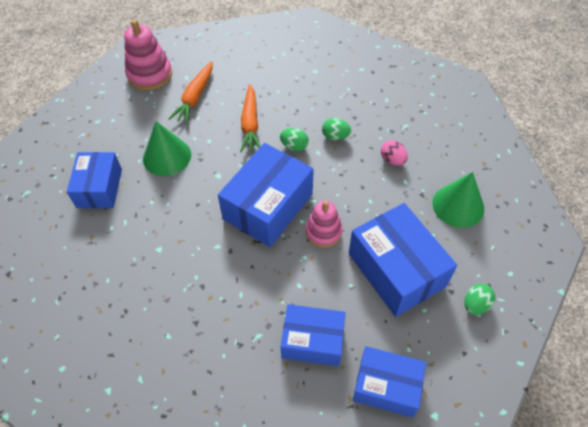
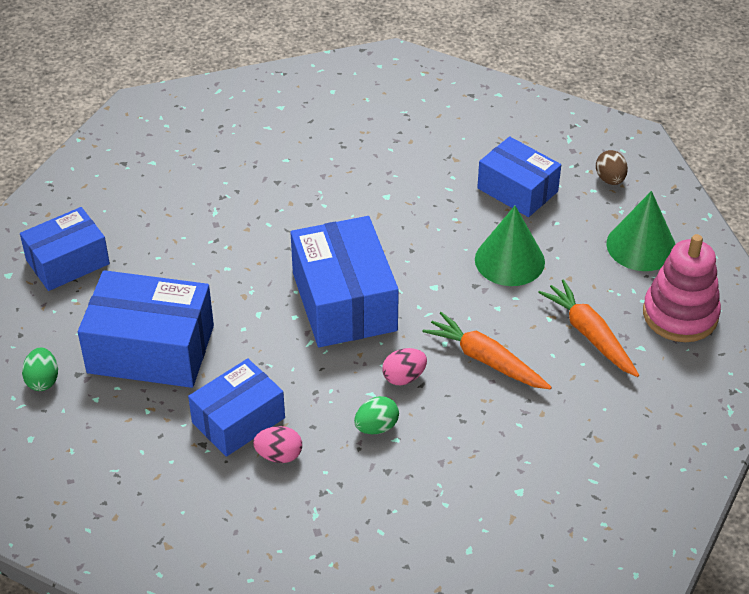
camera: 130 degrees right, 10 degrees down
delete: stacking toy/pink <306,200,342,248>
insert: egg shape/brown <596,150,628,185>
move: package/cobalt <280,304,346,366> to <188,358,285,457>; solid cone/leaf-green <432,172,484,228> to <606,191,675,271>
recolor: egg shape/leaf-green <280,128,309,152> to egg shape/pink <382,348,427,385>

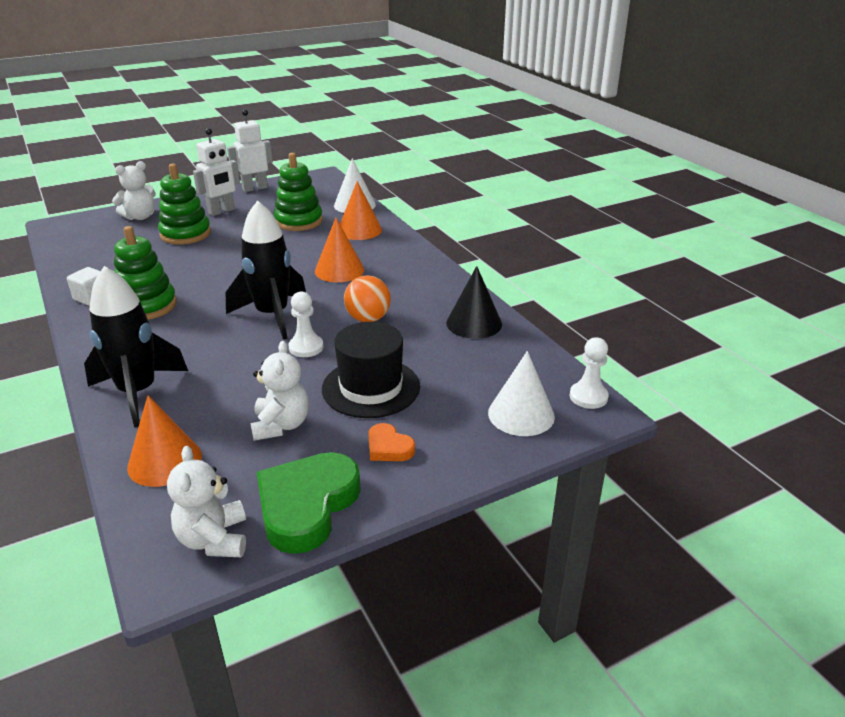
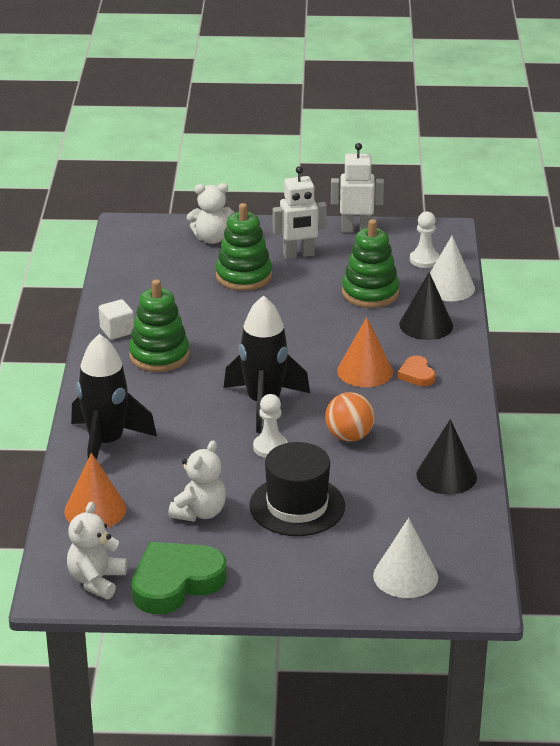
camera: 30 degrees right, 0 degrees up
move: love heart/bright orange <368,423,415,461> to <398,356,435,387>; chess pawn/white <569,337,609,409> to <410,211,440,268>
recolor: solid cone/bright orange <340,181,382,240> to solid cone/jet-black <399,272,453,340>

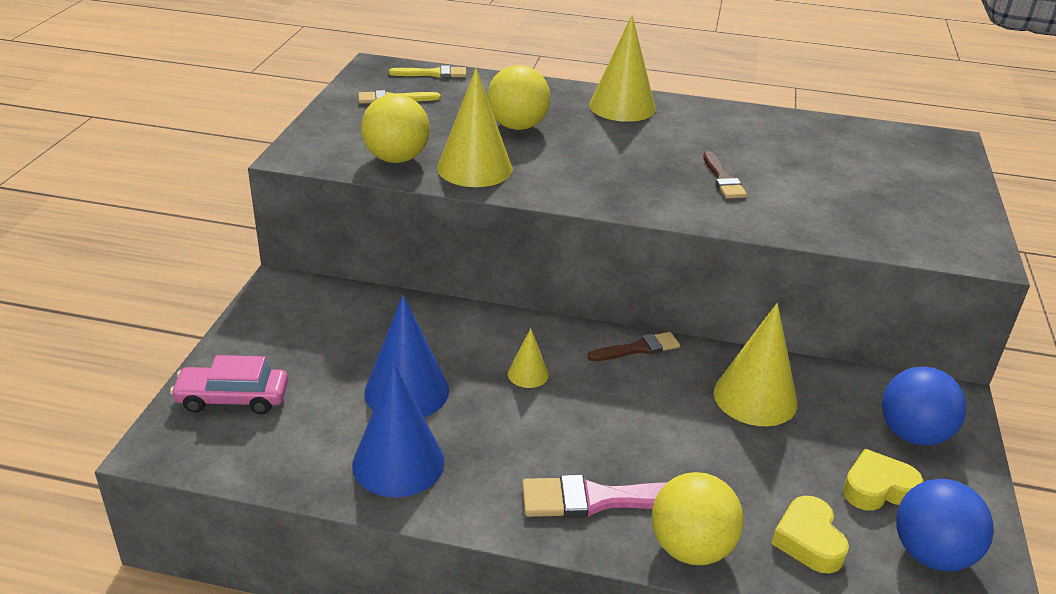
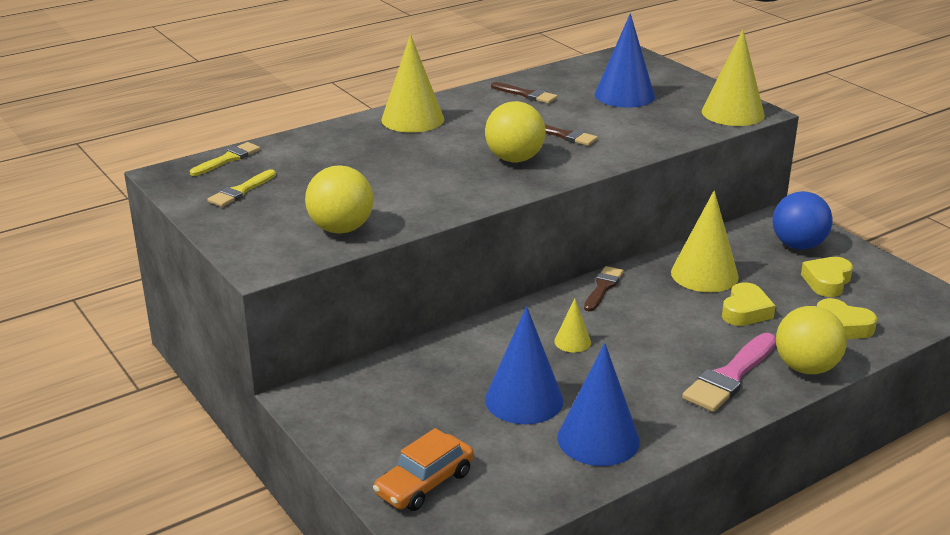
camera: 45 degrees left, 5 degrees down
delete: sphere/cobalt <896,479,994,571>
insert: paint brush/brown <491,82,558,104>; solid cone/cobalt <594,13,655,108>; love heart/bright yellow <722,282,776,326>
move: solid cone/bright yellow <437,68,513,187> to <702,29,765,126>; sphere/bright yellow <487,65,551,130> to <485,101,546,162>
recolor: car/pink <170,355,288,414> to car/bright orange <373,428,474,511>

— WHAT TO WORK ON —
Print all the material above verbatim and omit its pictures.

— FINISHED TASK —
camera: 130 degrees right, 10 degrees down
delete: stacking toy/pink <306,200,342,248>
insert: egg shape/brown <596,150,628,185>
move: package/cobalt <280,304,346,366> to <188,358,285,457>; solid cone/leaf-green <432,172,484,228> to <606,191,675,271>
recolor: egg shape/leaf-green <280,128,309,152> to egg shape/pink <382,348,427,385>

camera: 30 degrees right, 0 degrees up
move: love heart/bright orange <368,423,415,461> to <398,356,435,387>; chess pawn/white <569,337,609,409> to <410,211,440,268>
recolor: solid cone/bright orange <340,181,382,240> to solid cone/jet-black <399,272,453,340>

camera: 45 degrees left, 5 degrees down
delete: sphere/cobalt <896,479,994,571>
insert: paint brush/brown <491,82,558,104>; solid cone/cobalt <594,13,655,108>; love heart/bright yellow <722,282,776,326>
move: solid cone/bright yellow <437,68,513,187> to <702,29,765,126>; sphere/bright yellow <487,65,551,130> to <485,101,546,162>
recolor: car/pink <170,355,288,414> to car/bright orange <373,428,474,511>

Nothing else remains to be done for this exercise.